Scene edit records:
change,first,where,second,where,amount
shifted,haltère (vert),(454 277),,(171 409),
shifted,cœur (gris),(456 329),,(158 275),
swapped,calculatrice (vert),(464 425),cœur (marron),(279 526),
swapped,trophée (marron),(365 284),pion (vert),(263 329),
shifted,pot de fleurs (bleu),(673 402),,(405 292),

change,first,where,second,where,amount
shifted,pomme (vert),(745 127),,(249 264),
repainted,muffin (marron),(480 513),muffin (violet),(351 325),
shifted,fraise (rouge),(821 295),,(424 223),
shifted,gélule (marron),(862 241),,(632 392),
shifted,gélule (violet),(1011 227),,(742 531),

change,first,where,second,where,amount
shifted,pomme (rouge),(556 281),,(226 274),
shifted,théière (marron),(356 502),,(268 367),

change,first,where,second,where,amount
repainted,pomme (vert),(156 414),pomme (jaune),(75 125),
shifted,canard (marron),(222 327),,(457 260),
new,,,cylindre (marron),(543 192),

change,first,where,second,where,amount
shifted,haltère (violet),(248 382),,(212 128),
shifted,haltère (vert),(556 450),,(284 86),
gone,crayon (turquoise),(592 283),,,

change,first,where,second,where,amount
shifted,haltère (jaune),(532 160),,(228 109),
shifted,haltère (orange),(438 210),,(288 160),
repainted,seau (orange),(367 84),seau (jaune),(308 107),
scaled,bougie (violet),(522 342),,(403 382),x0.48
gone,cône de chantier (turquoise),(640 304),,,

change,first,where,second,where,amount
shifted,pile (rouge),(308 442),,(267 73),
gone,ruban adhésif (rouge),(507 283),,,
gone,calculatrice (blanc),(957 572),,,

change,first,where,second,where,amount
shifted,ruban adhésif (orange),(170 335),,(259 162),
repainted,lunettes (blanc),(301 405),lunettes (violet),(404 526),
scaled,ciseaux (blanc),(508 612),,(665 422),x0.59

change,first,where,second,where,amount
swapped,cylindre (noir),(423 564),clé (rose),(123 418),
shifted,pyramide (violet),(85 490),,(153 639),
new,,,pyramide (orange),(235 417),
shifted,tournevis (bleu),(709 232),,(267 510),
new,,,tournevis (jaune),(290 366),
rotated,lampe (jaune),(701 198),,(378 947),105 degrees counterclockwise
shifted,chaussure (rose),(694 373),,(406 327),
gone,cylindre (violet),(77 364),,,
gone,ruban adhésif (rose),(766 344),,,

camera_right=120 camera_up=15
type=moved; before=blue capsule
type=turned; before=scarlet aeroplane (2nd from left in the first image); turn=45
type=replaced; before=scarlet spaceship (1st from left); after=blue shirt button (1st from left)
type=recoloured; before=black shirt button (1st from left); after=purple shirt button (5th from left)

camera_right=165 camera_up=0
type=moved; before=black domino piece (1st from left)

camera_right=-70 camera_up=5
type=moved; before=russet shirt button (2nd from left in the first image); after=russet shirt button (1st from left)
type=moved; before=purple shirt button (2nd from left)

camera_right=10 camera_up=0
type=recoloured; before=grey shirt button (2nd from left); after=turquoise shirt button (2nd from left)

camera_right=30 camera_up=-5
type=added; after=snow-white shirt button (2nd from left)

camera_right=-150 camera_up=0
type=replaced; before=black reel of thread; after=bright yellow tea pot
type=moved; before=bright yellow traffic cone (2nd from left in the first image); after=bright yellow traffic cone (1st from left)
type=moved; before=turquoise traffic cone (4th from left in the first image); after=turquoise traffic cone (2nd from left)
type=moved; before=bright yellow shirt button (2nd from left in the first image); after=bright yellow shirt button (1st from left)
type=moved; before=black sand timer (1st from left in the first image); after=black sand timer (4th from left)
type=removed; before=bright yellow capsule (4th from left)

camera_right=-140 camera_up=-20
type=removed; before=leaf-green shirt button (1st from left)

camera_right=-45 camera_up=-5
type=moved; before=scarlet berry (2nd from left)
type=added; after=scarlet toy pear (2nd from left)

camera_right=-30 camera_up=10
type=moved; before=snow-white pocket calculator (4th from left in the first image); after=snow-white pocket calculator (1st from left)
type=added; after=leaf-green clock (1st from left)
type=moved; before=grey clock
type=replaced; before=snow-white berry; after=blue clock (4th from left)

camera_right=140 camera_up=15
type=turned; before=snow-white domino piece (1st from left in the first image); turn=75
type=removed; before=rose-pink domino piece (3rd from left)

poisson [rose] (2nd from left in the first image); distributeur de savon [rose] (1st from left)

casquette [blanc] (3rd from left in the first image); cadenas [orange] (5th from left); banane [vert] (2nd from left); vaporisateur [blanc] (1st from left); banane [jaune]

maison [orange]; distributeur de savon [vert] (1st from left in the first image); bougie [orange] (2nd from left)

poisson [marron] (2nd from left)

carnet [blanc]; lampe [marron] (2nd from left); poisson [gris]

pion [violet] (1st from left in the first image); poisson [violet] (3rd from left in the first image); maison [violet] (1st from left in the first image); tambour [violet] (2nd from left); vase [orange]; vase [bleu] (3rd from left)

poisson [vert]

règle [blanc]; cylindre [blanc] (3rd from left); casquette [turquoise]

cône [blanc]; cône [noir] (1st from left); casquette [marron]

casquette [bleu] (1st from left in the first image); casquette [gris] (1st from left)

What to produce — Using the entries above, give back exactly the line containing "camera_right=120 camera_up=15", the line containing "type=replaced; before=scarlet spaceship", and every line between them, and nothing else.

Completed task —
camera_right=120 camera_up=15
type=moved; before=blue capsule
type=turned; before=scarlet aeroplane (2nd from left in the first image); turn=45
type=replaced; before=scarlet spaceship (1st from left); after=blue shirt button (1st from left)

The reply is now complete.